With pictures left out, output exactly the lines from the line holding "red hat (no. 2 from left)" through the end of the data, both included.

Coordinate-based change listings:

-------

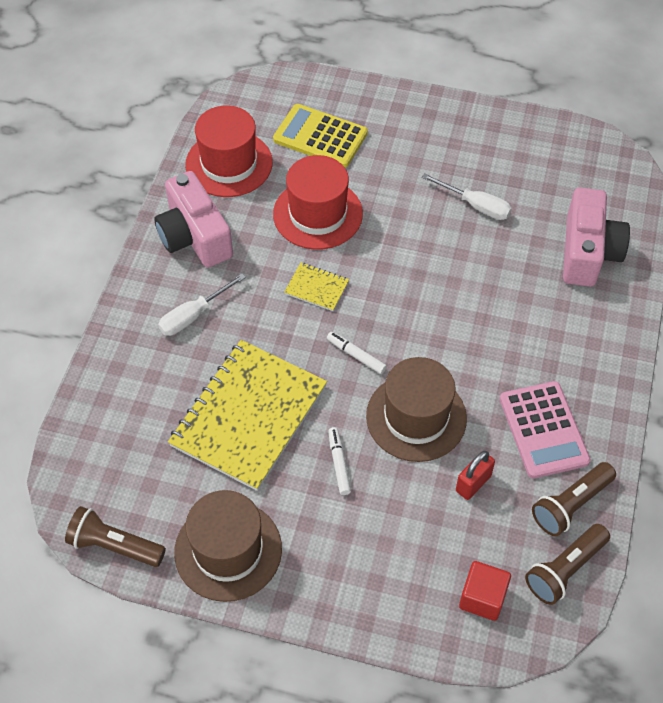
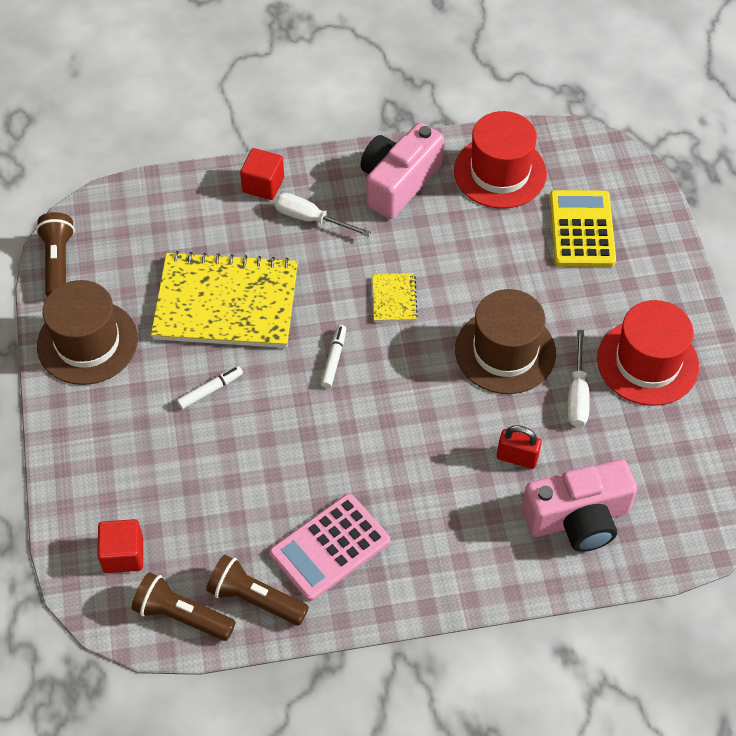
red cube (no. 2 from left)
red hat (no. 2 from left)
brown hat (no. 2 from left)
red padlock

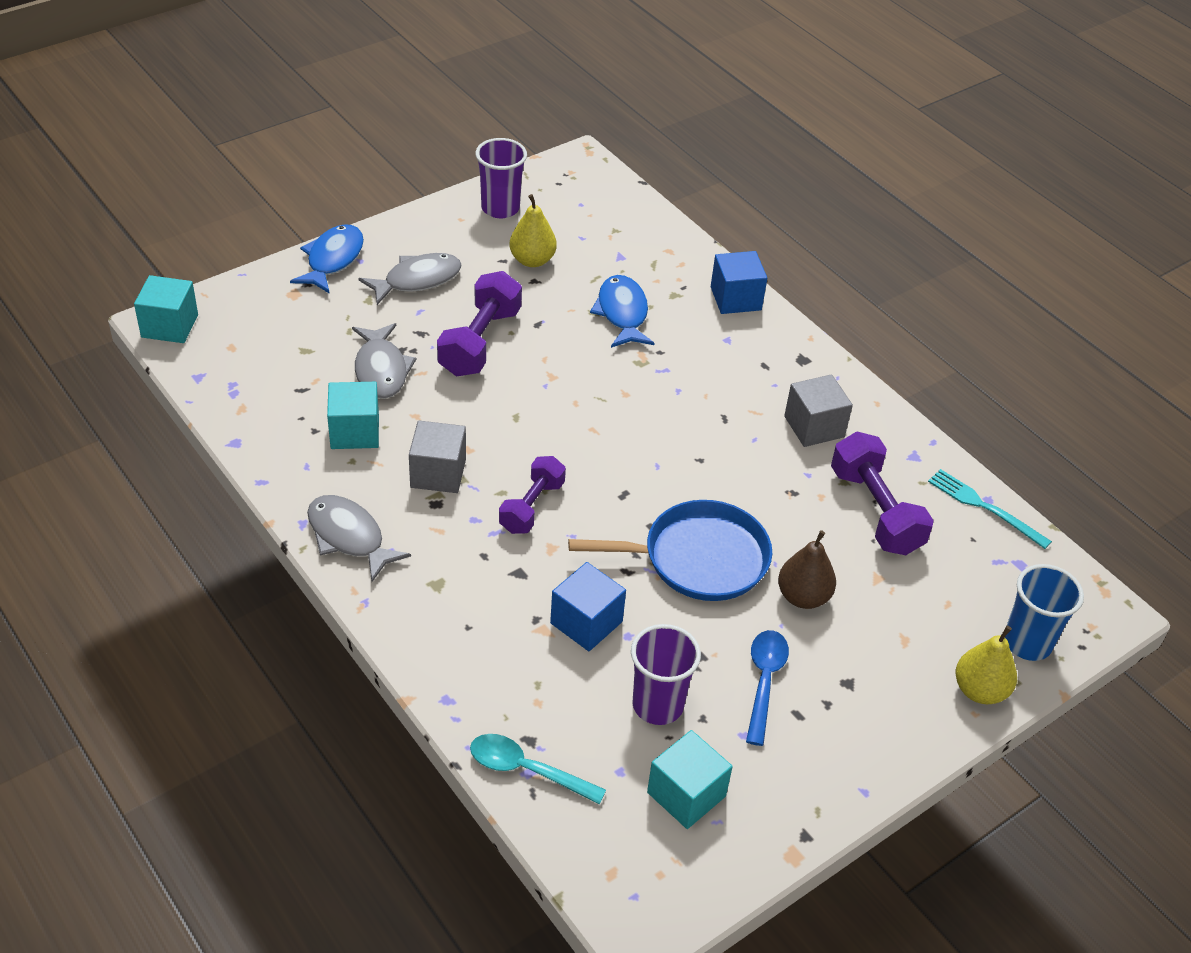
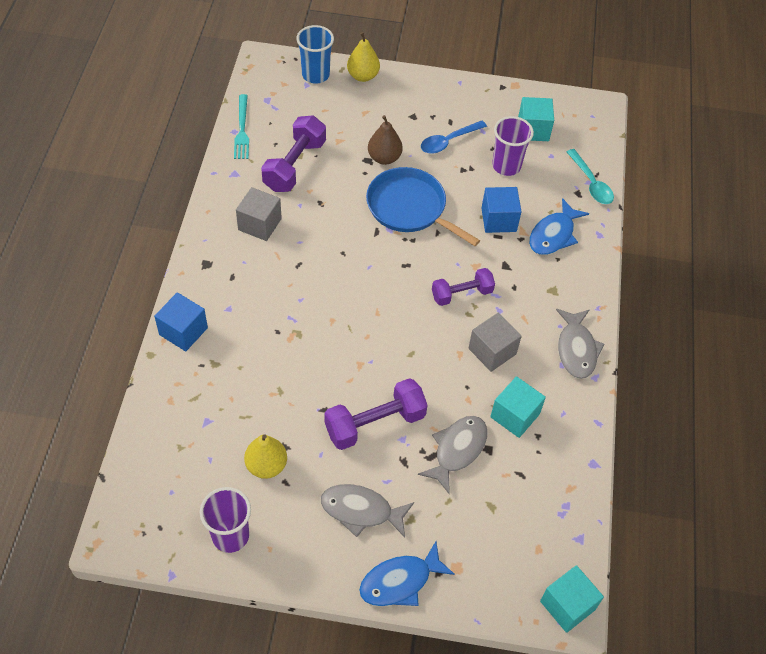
blue fish (no. 2 from left)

-------

SOLUTION FOR THIS PROBLEM ->
red hat (no. 2 from left)
brown hat (no. 2 from left)
red padlock

blue fish (no. 2 from left)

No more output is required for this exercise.